THE PROBLEM :: Please print the entries below exactly, from the line with "(345, 279) = (208, 394): red ruler -> none" through the line with "(487, 251) = (401, 287): none", including both of those lines and leaving out all others.

ENTRIES PROVIDED Start Marker

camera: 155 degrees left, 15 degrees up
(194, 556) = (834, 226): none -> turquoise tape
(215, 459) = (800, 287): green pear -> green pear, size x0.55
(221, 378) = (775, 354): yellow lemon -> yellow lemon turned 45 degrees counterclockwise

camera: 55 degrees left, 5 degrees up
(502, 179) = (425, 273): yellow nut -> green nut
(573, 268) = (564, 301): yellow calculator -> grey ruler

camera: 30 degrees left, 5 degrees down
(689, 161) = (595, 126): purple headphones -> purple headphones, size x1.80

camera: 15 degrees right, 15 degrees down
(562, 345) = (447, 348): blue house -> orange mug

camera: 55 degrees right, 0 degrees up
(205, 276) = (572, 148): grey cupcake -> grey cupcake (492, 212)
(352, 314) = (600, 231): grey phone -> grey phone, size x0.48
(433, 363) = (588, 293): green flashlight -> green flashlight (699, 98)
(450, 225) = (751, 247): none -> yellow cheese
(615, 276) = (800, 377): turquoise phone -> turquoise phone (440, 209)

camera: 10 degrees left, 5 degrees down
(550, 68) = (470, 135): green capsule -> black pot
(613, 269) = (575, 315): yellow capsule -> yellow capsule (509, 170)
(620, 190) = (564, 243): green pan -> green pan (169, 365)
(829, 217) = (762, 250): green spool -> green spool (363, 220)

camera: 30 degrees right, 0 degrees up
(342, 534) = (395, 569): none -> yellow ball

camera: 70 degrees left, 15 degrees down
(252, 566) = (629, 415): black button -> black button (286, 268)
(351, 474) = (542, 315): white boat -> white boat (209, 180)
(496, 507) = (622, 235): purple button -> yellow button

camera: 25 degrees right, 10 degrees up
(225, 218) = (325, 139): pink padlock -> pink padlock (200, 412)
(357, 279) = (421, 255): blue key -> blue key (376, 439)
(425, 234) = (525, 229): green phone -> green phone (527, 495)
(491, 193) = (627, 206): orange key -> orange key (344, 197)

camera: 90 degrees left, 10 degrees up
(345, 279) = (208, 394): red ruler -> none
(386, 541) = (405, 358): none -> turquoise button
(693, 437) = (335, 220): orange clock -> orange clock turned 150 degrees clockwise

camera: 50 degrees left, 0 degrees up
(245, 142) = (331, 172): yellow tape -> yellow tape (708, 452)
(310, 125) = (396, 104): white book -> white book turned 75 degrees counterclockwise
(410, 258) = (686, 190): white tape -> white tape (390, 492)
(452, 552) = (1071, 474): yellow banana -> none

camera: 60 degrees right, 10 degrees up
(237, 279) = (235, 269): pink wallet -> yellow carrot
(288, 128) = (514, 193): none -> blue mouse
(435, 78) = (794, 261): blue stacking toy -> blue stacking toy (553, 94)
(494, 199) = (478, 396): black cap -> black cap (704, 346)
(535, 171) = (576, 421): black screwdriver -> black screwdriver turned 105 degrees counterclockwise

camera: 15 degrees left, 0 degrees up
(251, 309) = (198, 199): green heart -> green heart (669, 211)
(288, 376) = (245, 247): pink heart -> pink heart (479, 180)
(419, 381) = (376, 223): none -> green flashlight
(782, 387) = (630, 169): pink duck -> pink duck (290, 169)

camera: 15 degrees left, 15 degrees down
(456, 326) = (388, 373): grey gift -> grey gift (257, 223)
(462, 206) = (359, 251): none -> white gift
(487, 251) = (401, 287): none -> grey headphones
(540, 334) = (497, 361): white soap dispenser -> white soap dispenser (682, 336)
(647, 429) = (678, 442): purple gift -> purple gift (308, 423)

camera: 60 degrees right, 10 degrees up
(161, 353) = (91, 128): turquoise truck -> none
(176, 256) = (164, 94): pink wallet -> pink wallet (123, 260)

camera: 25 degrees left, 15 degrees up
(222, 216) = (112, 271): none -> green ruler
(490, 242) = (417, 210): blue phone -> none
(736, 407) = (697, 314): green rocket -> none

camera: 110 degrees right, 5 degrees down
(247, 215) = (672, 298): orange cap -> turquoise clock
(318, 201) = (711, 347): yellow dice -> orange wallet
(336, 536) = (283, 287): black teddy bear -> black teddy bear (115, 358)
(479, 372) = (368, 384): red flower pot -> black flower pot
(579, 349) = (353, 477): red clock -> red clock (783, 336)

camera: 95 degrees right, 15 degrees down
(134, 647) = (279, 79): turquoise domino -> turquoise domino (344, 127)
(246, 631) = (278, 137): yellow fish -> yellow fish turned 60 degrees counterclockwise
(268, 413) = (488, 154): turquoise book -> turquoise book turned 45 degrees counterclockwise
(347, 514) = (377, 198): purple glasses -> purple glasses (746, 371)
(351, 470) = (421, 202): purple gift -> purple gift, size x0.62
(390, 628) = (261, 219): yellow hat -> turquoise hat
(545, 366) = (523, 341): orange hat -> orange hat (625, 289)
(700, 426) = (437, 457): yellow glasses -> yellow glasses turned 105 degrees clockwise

ENTRIES PROVIDED End Marker

TASK ANSWER ::
(345, 279) = (208, 394): red ruler -> none
(386, 541) = (405, 358): none -> turquoise button
(693, 437) = (335, 220): orange clock -> orange clock turned 150 degrees clockwise

camera: 50 degrees left, 0 degrees up
(245, 142) = (331, 172): yellow tape -> yellow tape (708, 452)
(310, 125) = (396, 104): white book -> white book turned 75 degrees counterclockwise
(410, 258) = (686, 190): white tape -> white tape (390, 492)
(452, 552) = (1071, 474): yellow banana -> none

camera: 60 degrees right, 10 degrees up
(237, 279) = (235, 269): pink wallet -> yellow carrot
(288, 128) = (514, 193): none -> blue mouse
(435, 78) = (794, 261): blue stacking toy -> blue stacking toy (553, 94)
(494, 199) = (478, 396): black cap -> black cap (704, 346)
(535, 171) = (576, 421): black screwdriver -> black screwdriver turned 105 degrees counterclockwise

camera: 15 degrees left, 0 degrees up
(251, 309) = (198, 199): green heart -> green heart (669, 211)
(288, 376) = (245, 247): pink heart -> pink heart (479, 180)
(419, 381) = (376, 223): none -> green flashlight
(782, 387) = (630, 169): pink duck -> pink duck (290, 169)

camera: 15 degrees left, 15 degrees down
(456, 326) = (388, 373): grey gift -> grey gift (257, 223)
(462, 206) = (359, 251): none -> white gift
(487, 251) = (401, 287): none -> grey headphones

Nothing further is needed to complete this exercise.